__Exercise data__:
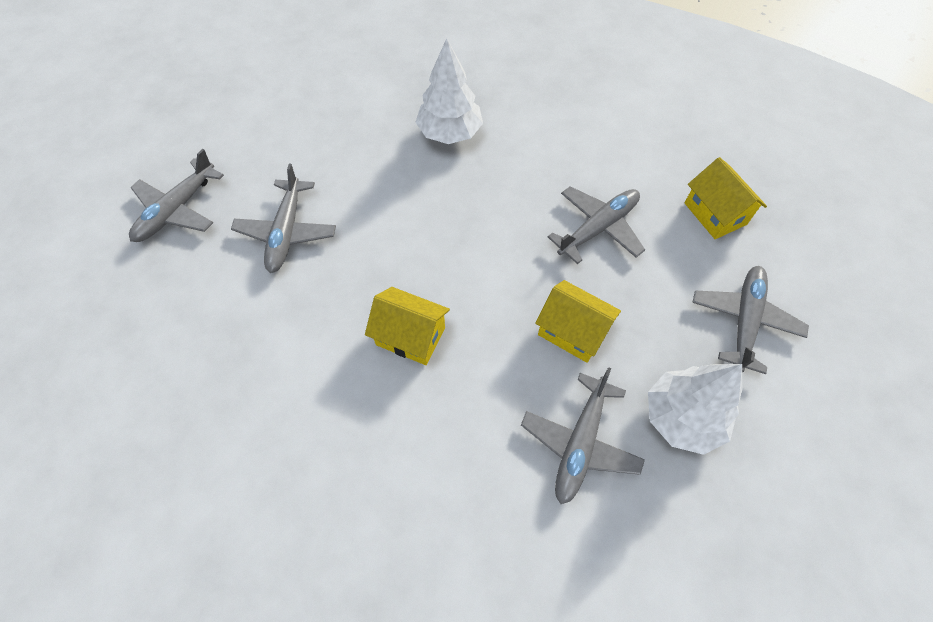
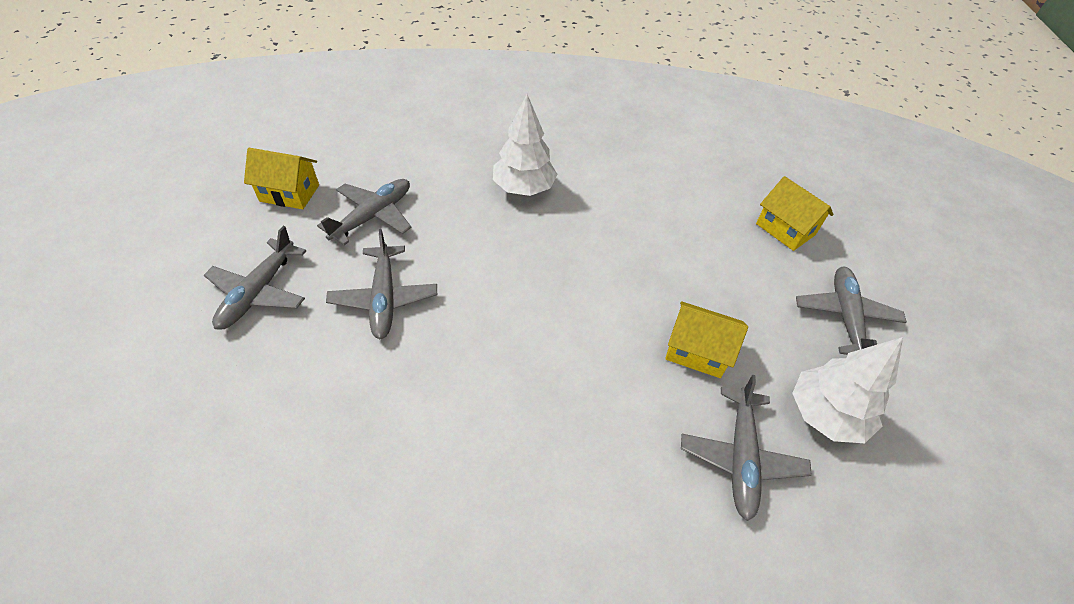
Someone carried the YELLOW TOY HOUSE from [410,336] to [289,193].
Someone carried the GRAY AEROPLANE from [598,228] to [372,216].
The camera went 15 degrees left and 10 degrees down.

__Problem__: Write out word for word every line from the one containing "Someone carried the GRAY" through the last line of the data, and no other line.

__Problem solution__:
Someone carried the GRAY AEROPLANE from [598,228] to [372,216].
The camera went 15 degrees left and 10 degrees down.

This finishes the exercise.